• [The problem] Please extract every line of the data below that contains the string "shortInstrumentName", treating uppercase and lowercase as different.

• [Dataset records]
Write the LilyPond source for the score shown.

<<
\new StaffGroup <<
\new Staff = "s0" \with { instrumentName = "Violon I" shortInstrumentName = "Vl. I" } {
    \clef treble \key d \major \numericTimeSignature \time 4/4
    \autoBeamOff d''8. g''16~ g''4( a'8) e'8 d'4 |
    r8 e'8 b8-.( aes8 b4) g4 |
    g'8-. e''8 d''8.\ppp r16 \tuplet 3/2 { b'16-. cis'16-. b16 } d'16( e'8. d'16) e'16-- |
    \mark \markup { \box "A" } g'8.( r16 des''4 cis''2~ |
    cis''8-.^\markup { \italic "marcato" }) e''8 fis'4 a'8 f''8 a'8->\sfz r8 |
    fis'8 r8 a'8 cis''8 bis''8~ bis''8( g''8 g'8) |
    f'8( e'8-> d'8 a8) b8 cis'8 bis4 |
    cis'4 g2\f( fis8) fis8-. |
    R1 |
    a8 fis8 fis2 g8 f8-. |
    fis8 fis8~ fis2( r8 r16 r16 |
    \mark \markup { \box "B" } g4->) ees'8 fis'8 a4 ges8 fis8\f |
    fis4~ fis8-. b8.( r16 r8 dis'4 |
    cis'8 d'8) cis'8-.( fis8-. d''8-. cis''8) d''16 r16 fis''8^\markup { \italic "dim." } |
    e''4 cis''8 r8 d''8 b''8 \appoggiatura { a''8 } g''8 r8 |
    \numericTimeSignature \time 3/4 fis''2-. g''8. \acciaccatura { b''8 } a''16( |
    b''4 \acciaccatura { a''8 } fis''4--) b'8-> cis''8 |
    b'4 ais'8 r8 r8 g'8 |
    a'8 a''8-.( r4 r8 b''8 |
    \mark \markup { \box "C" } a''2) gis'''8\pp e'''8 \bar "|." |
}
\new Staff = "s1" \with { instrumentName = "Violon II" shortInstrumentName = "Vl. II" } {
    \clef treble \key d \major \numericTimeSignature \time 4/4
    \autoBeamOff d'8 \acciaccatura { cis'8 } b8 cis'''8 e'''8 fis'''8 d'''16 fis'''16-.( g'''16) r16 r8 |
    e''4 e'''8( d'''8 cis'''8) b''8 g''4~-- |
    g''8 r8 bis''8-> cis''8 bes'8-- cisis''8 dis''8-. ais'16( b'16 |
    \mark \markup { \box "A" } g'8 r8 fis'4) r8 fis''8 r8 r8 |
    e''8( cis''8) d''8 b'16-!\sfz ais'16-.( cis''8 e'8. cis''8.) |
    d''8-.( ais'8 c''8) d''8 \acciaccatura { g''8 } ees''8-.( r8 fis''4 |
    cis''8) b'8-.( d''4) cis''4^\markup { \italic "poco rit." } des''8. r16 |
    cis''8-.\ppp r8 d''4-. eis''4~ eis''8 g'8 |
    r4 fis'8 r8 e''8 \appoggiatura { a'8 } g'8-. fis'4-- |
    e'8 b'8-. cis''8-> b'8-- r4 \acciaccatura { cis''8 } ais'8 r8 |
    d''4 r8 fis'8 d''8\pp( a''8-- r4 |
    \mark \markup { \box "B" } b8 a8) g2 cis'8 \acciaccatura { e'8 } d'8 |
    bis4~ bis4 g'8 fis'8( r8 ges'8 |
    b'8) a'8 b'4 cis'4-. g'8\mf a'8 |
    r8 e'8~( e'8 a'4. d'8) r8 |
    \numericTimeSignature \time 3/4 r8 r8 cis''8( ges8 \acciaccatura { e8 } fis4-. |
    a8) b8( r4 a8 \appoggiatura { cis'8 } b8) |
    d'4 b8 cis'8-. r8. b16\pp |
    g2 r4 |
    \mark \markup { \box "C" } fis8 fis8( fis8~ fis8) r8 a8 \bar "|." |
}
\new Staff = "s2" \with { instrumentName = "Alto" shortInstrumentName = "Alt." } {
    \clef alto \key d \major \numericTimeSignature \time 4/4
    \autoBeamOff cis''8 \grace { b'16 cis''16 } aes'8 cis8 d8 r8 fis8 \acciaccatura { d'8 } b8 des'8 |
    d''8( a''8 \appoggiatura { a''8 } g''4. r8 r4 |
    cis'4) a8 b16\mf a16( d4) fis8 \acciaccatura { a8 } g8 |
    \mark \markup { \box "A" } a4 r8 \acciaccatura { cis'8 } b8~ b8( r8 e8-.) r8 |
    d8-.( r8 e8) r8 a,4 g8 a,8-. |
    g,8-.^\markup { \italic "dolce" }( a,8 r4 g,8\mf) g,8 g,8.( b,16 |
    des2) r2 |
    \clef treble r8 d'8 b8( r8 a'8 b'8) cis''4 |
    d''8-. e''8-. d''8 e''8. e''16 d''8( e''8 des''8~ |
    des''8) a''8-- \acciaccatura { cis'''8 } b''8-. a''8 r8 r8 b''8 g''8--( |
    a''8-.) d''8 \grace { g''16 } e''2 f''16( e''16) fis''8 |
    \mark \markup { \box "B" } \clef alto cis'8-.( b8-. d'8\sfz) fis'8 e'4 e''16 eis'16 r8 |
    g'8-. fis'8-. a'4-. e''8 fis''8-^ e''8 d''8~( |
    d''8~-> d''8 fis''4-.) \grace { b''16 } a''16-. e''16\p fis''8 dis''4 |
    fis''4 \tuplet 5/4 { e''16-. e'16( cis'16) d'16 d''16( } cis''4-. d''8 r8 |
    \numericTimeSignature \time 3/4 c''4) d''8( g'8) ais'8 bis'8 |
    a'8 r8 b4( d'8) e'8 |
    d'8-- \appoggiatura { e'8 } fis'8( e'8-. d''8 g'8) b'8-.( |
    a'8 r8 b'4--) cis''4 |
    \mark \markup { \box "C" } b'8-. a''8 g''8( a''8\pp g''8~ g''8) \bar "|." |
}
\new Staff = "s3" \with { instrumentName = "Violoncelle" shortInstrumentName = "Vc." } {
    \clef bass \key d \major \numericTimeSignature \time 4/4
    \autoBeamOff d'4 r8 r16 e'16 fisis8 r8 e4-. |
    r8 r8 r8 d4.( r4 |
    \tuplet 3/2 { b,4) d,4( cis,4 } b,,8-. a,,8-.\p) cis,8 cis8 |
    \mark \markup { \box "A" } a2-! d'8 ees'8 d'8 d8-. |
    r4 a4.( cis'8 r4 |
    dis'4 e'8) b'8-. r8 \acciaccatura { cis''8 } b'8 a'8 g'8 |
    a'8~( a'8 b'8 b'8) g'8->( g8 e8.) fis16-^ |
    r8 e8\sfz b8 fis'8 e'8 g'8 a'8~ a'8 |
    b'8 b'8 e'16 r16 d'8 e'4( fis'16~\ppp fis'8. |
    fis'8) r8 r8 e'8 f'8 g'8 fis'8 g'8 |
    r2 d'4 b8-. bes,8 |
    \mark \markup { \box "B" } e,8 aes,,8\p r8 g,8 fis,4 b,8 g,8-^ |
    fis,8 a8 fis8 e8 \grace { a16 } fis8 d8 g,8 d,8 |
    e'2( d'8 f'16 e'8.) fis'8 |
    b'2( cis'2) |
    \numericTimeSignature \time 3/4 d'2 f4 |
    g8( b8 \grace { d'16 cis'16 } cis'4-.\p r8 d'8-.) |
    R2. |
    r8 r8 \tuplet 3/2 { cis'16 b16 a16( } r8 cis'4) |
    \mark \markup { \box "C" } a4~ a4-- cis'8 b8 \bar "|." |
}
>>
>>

• [Full solution]
\new Staff = "s0" \with { instrumentName = "Violon I" shortInstrumentName = "Vl. I" } {
\new Staff = "s1" \with { instrumentName = "Violon II" shortInstrumentName = "Vl. II" } {
\new Staff = "s2" \with { instrumentName = "Alto" shortInstrumentName = "Alt." } {
\new Staff = "s3" \with { instrumentName = "Violoncelle" shortInstrumentName = "Vc." } {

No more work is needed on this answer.